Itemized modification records
--------------------------------------------------

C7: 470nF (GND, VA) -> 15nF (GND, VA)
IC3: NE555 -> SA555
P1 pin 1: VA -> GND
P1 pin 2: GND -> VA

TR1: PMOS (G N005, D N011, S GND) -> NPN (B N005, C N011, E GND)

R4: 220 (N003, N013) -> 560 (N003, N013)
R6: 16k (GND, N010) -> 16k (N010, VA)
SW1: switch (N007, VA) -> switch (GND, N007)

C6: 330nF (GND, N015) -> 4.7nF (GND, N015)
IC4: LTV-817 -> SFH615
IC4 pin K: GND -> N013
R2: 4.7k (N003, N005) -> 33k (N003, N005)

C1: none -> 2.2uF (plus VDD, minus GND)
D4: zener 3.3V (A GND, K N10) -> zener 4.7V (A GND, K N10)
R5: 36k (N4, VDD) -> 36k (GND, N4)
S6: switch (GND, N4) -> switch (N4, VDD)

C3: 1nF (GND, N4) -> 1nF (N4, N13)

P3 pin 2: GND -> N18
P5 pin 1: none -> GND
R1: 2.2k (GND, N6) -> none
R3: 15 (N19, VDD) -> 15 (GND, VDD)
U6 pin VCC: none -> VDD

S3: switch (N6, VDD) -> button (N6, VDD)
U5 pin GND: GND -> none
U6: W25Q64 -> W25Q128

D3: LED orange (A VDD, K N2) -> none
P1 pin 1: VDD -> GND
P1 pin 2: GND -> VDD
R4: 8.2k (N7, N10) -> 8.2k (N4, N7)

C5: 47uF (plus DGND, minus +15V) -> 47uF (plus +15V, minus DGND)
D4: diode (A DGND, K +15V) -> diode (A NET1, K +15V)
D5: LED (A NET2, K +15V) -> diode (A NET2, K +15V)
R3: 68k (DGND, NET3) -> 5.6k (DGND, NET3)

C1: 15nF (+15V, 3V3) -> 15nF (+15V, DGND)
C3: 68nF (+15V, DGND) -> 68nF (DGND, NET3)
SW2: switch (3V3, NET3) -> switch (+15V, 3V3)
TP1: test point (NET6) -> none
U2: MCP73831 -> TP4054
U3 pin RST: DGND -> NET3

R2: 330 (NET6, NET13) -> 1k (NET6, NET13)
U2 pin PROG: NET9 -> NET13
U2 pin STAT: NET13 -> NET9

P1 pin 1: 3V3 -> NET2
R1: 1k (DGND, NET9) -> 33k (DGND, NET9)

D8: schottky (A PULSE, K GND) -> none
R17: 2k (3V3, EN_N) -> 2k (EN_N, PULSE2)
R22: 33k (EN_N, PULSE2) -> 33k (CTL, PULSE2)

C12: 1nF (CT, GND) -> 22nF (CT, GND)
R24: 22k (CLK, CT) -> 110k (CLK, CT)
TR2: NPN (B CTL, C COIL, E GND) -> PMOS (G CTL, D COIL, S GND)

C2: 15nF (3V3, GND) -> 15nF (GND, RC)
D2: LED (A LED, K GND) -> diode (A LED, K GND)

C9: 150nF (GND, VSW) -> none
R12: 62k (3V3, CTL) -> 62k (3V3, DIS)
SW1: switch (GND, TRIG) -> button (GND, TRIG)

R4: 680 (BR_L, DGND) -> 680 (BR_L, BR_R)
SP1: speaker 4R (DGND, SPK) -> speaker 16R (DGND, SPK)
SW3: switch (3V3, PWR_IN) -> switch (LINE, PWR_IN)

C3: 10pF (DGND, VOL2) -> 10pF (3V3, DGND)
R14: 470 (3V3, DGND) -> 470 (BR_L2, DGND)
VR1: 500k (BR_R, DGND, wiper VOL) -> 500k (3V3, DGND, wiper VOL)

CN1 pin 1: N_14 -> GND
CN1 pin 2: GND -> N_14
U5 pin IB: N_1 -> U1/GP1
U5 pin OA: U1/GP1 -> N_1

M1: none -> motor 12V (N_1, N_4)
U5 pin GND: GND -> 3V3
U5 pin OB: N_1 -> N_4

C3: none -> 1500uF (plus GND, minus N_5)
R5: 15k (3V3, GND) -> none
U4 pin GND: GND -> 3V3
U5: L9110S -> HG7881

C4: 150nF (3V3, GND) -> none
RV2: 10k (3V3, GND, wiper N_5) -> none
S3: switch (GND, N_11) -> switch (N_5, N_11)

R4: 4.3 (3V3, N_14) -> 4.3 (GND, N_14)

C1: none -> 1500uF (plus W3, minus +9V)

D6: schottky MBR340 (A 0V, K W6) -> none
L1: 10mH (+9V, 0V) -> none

--------------------------------------------------

TASK DETAILS:
Locate the word "plus" in the data above. Copy every line carrying it.

RESULT:
C1: none -> 2.2uF (plus VDD, minus GND)
C5: 47uF (plus DGND, minus +15V) -> 47uF (plus +15V, minus DGND)
C3: none -> 1500uF (plus GND, minus N_5)
C1: none -> 1500uF (plus W3, minus +9V)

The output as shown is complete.